* DATA:
···
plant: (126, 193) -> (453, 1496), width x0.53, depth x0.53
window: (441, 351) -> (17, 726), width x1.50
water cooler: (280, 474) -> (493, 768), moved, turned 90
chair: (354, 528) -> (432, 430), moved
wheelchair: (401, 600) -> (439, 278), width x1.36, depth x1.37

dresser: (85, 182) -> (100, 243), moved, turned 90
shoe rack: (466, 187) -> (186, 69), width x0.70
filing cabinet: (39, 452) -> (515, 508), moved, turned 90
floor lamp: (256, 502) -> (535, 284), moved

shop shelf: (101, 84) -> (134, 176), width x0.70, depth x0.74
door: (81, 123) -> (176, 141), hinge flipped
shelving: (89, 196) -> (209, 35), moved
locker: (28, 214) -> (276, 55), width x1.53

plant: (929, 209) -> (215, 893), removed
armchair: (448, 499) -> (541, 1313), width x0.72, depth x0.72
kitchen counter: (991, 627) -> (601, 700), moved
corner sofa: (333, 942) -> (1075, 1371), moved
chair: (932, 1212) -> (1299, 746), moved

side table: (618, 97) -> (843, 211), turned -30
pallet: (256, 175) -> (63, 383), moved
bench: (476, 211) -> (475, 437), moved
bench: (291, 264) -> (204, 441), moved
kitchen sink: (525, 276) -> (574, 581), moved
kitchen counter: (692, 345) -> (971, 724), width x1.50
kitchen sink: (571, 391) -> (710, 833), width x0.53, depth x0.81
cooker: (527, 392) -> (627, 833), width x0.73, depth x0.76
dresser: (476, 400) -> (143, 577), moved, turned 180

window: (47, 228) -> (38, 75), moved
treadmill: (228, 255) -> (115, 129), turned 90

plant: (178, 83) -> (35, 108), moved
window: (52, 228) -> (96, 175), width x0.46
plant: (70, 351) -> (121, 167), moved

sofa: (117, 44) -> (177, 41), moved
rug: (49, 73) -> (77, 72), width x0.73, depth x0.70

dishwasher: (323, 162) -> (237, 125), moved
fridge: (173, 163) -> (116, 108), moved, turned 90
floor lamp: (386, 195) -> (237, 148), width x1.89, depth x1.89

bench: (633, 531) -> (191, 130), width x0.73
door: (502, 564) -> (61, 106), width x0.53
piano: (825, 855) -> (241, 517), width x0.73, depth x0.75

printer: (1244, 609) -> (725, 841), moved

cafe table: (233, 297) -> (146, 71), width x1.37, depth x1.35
···
* PROBLEM REQUIREMENTS:
Copy all the data. Match it exactly.

* FINISHED TASK:
plant: (126, 193) -> (453, 1496), width x0.53, depth x0.53
window: (441, 351) -> (17, 726), width x1.50
water cooler: (280, 474) -> (493, 768), moved, turned 90
chair: (354, 528) -> (432, 430), moved
wheelchair: (401, 600) -> (439, 278), width x1.36, depth x1.37

dresser: (85, 182) -> (100, 243), moved, turned 90
shoe rack: (466, 187) -> (186, 69), width x0.70
filing cabinet: (39, 452) -> (515, 508), moved, turned 90
floor lamp: (256, 502) -> (535, 284), moved

shop shelf: (101, 84) -> (134, 176), width x0.70, depth x0.74
door: (81, 123) -> (176, 141), hinge flipped
shelving: (89, 196) -> (209, 35), moved
locker: (28, 214) -> (276, 55), width x1.53

plant: (929, 209) -> (215, 893), removed
armchair: (448, 499) -> (541, 1313), width x0.72, depth x0.72
kitchen counter: (991, 627) -> (601, 700), moved
corner sofa: (333, 942) -> (1075, 1371), moved
chair: (932, 1212) -> (1299, 746), moved

side table: (618, 97) -> (843, 211), turned -30
pallet: (256, 175) -> (63, 383), moved
bench: (476, 211) -> (475, 437), moved
bench: (291, 264) -> (204, 441), moved
kitchen sink: (525, 276) -> (574, 581), moved
kitchen counter: (692, 345) -> (971, 724), width x1.50
kitchen sink: (571, 391) -> (710, 833), width x0.53, depth x0.81
cooker: (527, 392) -> (627, 833), width x0.73, depth x0.76
dresser: (476, 400) -> (143, 577), moved, turned 180

window: (47, 228) -> (38, 75), moved
treadmill: (228, 255) -> (115, 129), turned 90

plant: (178, 83) -> (35, 108), moved
window: (52, 228) -> (96, 175), width x0.46
plant: (70, 351) -> (121, 167), moved

sofa: (117, 44) -> (177, 41), moved
rug: (49, 73) -> (77, 72), width x0.73, depth x0.70

dishwasher: (323, 162) -> (237, 125), moved
fridge: (173, 163) -> (116, 108), moved, turned 90
floor lamp: (386, 195) -> (237, 148), width x1.89, depth x1.89

bench: (633, 531) -> (191, 130), width x0.73
door: (502, 564) -> (61, 106), width x0.53
piano: (825, 855) -> (241, 517), width x0.73, depth x0.75

printer: (1244, 609) -> (725, 841), moved

cafe table: (233, 297) -> (146, 71), width x1.37, depth x1.35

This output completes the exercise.